## Given problem
Output the lines that follow exactly as they are.

## Data excerpts

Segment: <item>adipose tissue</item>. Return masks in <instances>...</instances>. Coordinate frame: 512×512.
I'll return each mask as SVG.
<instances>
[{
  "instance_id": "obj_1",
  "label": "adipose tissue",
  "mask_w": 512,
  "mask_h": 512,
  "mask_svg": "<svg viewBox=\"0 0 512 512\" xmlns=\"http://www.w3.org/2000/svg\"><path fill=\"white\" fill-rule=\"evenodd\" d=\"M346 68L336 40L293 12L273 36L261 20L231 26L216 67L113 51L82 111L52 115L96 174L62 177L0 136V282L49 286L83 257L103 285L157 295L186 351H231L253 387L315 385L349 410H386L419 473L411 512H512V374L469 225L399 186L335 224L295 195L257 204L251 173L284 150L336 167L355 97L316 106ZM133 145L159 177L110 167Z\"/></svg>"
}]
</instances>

## Full answer
Segment: <item>adipose tissue</item>. Return masks in <instances>...</instances>. Coordinate frame: 512×512.
I'll return each mask as SVG.
<instances>
[{
  "instance_id": "obj_1",
  "label": "adipose tissue",
  "mask_w": 512,
  "mask_h": 512,
  "mask_svg": "<svg viewBox=\"0 0 512 512\" xmlns=\"http://www.w3.org/2000/svg\"><path fill=\"white\" fill-rule=\"evenodd\" d=\"M346 68L336 40L293 12L273 36L261 20L231 26L216 67L113 51L82 111L52 115L96 174L62 177L0 136V282L49 286L83 257L103 285L157 295L186 351H231L253 387L315 385L349 410H386L419 473L411 512H512V374L469 225L399 186L335 224L295 195L257 204L251 173L284 150L336 167L355 97L316 106ZM133 145L159 177L110 167Z\"/></svg>"
}]
</instances>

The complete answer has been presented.